_WHAT TO PRODUCE_
Only lines with the word "minus" are needed; collect each of them from the listing below.

════════════════════

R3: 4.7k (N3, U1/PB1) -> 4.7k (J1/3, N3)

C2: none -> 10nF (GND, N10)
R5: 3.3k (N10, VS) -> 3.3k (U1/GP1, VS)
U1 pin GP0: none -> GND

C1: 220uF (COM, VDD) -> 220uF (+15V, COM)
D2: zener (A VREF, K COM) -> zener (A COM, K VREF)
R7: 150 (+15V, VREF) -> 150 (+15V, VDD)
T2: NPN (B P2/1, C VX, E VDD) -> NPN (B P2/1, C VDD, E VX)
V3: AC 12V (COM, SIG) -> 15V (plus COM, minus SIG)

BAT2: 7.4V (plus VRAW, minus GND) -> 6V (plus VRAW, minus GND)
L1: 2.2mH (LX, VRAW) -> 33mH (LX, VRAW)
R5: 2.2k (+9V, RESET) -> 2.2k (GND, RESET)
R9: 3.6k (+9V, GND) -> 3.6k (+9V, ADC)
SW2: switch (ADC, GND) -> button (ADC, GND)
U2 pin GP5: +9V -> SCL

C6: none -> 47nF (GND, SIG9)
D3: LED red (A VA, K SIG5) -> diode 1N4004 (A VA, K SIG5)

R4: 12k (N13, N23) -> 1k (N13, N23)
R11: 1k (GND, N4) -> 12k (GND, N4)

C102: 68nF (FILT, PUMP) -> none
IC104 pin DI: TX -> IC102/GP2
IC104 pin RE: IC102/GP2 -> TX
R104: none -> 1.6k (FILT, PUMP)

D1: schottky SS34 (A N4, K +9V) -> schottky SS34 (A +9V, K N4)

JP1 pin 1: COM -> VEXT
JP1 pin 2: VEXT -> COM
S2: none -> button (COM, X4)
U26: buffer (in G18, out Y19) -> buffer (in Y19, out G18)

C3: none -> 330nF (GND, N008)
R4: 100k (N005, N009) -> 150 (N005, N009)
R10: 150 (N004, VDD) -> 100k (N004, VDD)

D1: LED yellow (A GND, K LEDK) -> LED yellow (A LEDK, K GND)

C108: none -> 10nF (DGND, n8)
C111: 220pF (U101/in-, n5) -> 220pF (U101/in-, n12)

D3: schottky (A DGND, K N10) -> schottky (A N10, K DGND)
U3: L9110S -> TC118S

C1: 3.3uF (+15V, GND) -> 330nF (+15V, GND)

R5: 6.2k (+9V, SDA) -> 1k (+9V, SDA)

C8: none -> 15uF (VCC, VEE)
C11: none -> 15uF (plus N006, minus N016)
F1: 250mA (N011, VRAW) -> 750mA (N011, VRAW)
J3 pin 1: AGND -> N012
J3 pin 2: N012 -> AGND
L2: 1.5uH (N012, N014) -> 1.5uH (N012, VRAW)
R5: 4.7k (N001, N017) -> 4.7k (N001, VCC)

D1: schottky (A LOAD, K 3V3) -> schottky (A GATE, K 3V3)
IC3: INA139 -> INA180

════════════════════

_EXERCISE SOLUTION_
V3: AC 12V (COM, SIG) -> 15V (plus COM, minus SIG)
BAT2: 7.4V (plus VRAW, minus GND) -> 6V (plus VRAW, minus GND)
C11: none -> 15uF (plus N006, minus N016)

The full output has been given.